(Stored items from a collection)
■ ■ ■ ■ ■
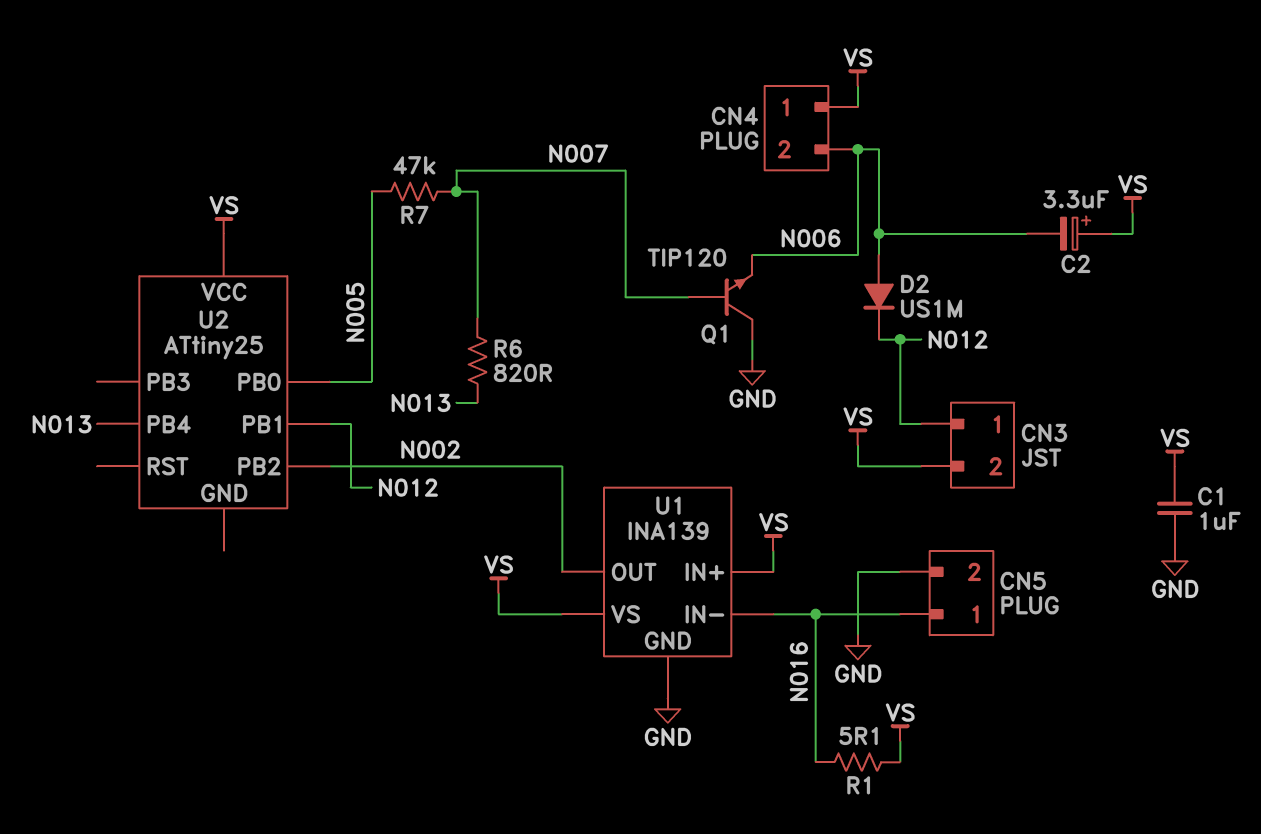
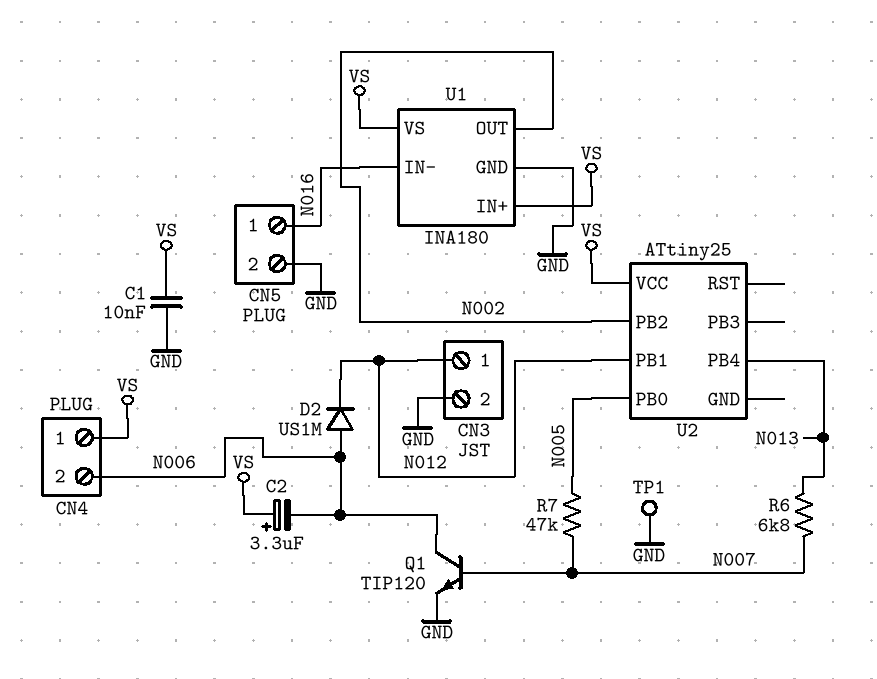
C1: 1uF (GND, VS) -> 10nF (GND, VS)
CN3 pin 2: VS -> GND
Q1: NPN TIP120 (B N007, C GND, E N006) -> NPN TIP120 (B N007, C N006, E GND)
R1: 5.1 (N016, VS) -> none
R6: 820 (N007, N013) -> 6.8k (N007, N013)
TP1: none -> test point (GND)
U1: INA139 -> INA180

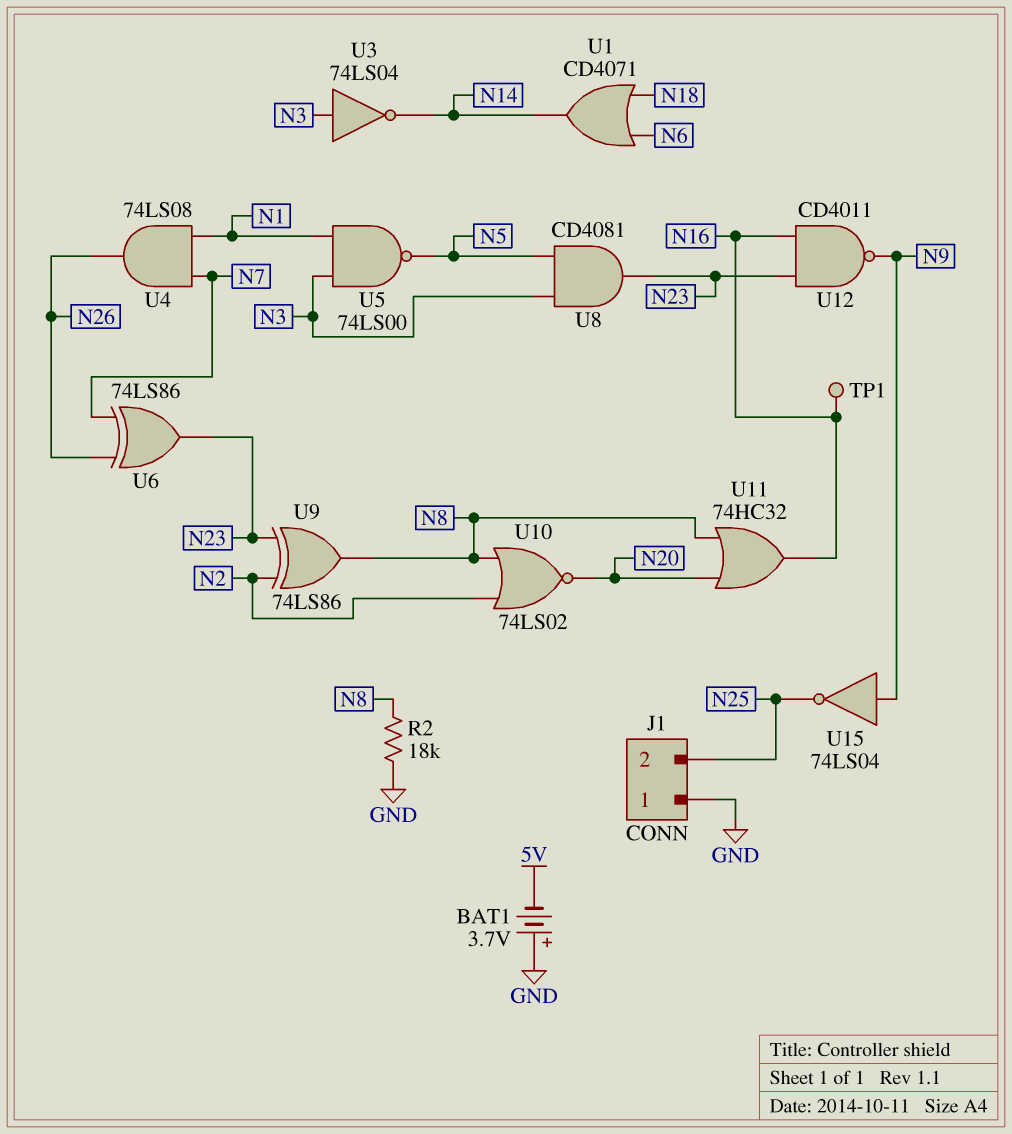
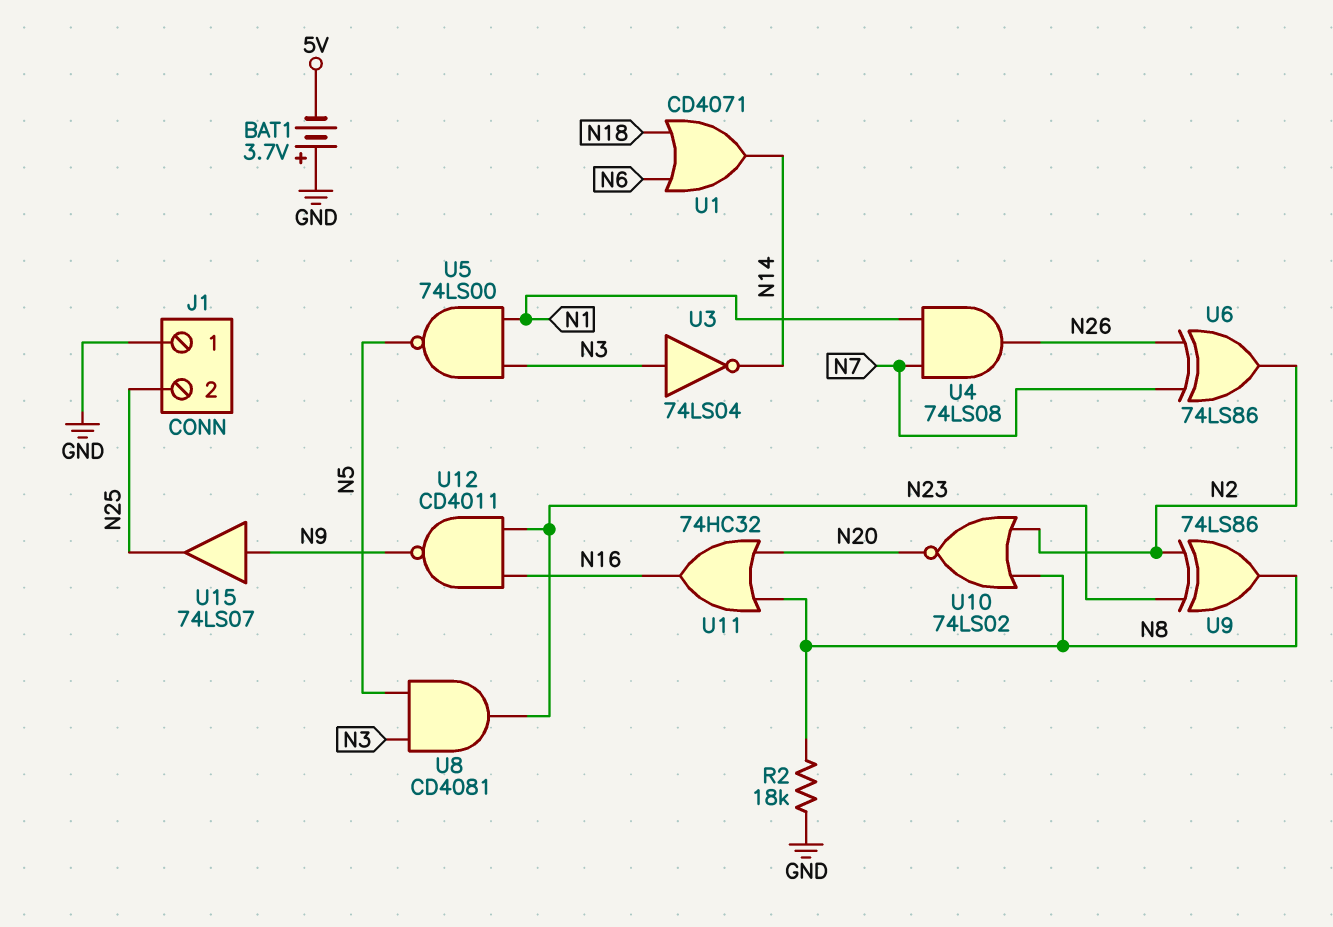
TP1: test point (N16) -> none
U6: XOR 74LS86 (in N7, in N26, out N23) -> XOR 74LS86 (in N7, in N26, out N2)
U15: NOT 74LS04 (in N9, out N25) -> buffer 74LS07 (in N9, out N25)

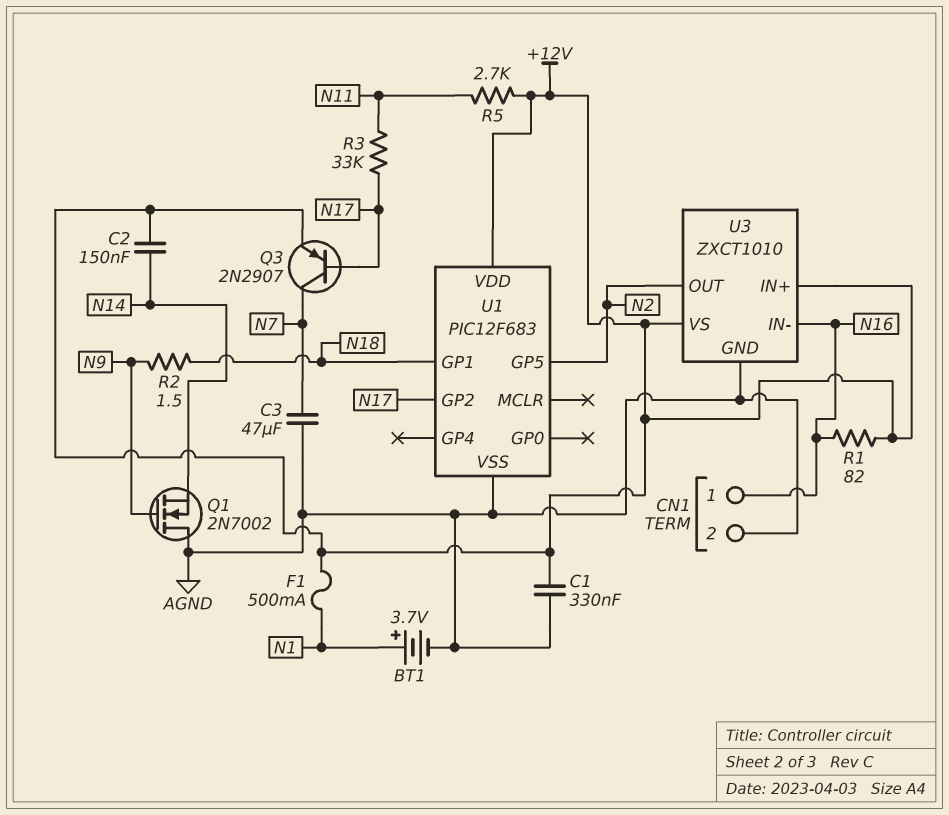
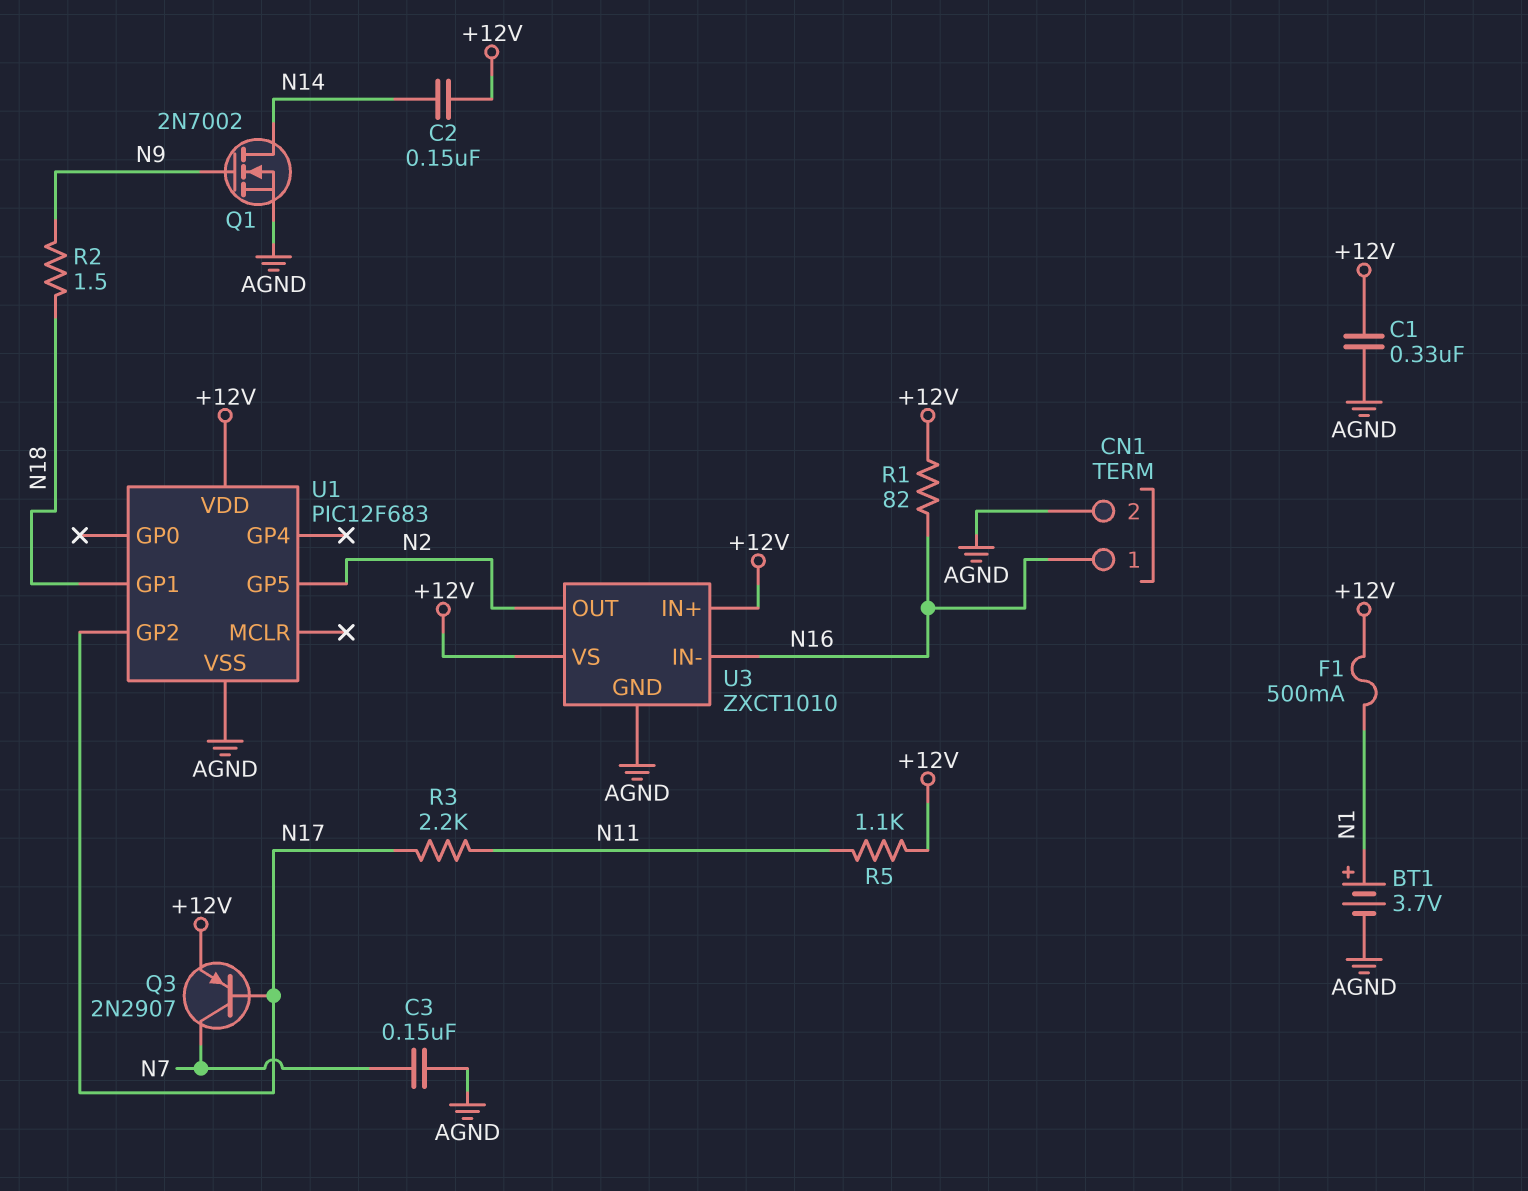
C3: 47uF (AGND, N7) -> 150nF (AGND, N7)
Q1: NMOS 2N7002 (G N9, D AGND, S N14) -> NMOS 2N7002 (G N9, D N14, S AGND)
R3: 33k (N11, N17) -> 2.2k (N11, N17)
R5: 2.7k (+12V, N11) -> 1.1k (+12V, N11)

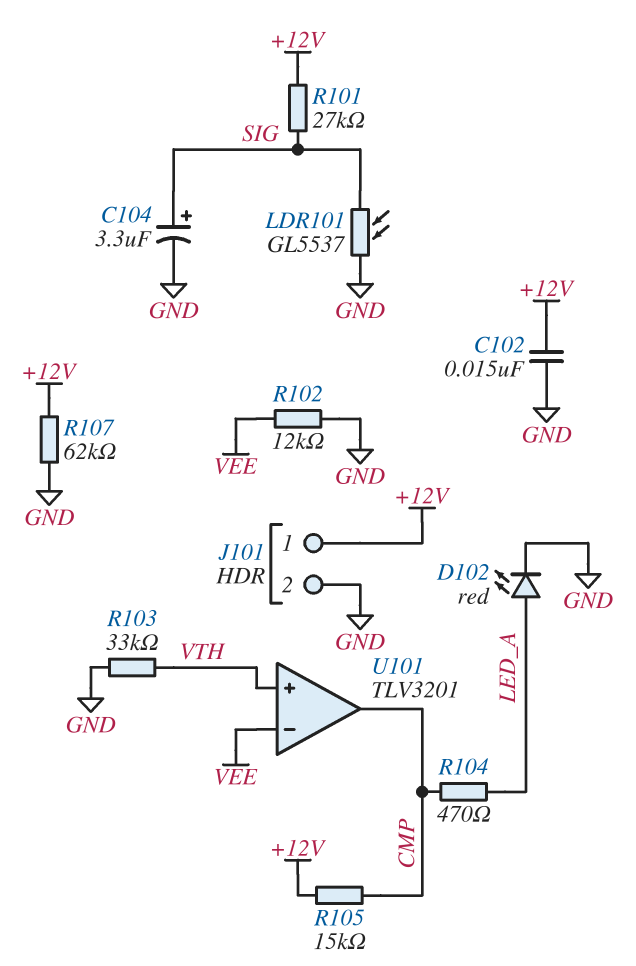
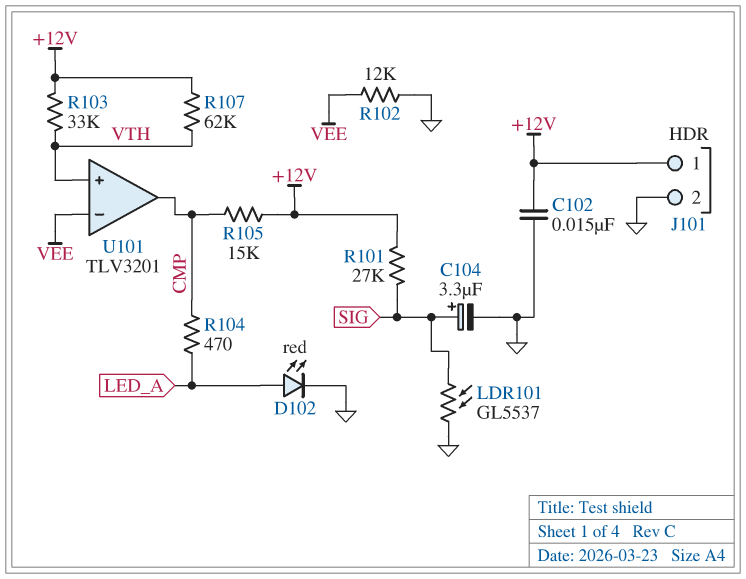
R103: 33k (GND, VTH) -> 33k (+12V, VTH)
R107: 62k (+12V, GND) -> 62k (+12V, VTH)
■ ■ ■ ■ ■
**Task objective**
Starting with the line that contains "R103: 33k (GND, VTH) -> 33k (+12V, VTH)", copy each line through the end of the data exactly, and leave out all earlier lines.

**Solution to this task**
R103: 33k (GND, VTH) -> 33k (+12V, VTH)
R107: 62k (+12V, GND) -> 62k (+12V, VTH)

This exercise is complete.